═══ DATA BLOCK
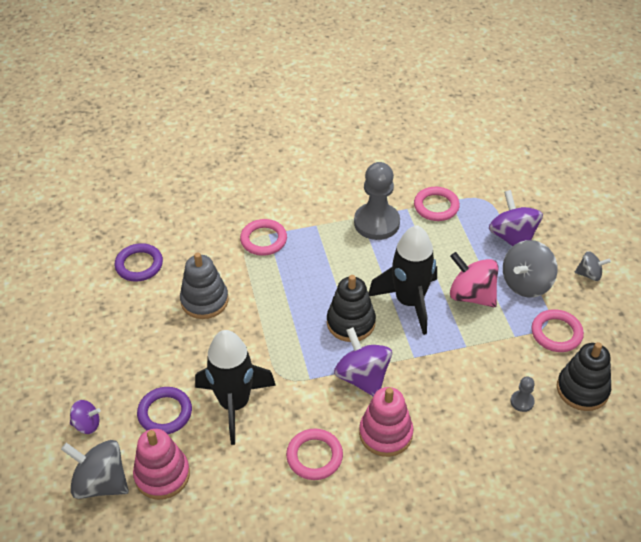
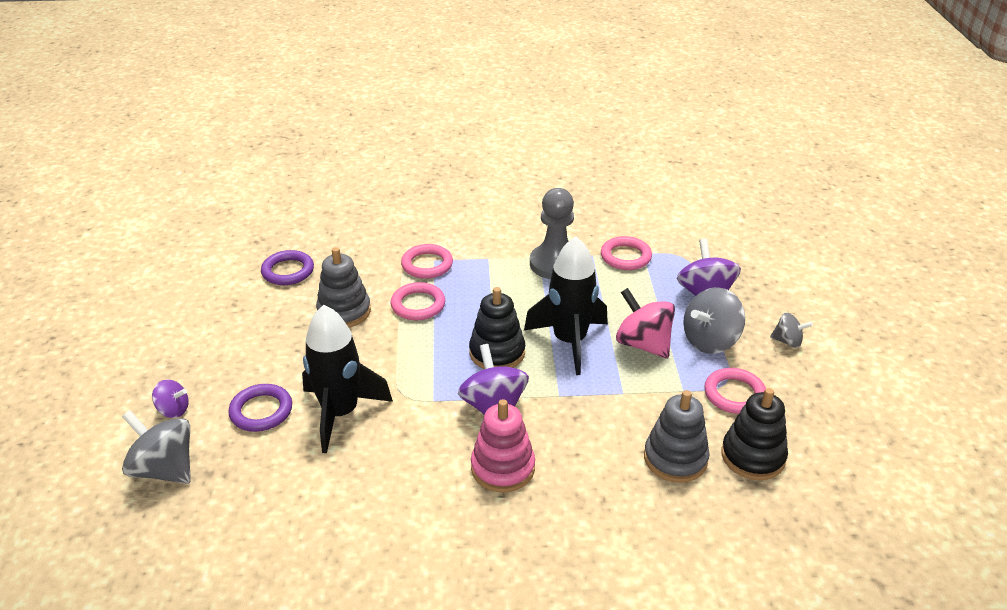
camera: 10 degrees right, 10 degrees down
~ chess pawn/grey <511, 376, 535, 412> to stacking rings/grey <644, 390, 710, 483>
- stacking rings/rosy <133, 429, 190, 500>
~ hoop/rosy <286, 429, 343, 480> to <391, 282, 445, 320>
══════
--- WORK INSTRUCTION ---
Every line above holding the string "stacking" should be listed.

--- EXPECTED OUTPUT ---
~ chess pawn/grey <511, 376, 535, 412> to stacking rings/grey <644, 390, 710, 483>
- stacking rings/rosy <133, 429, 190, 500>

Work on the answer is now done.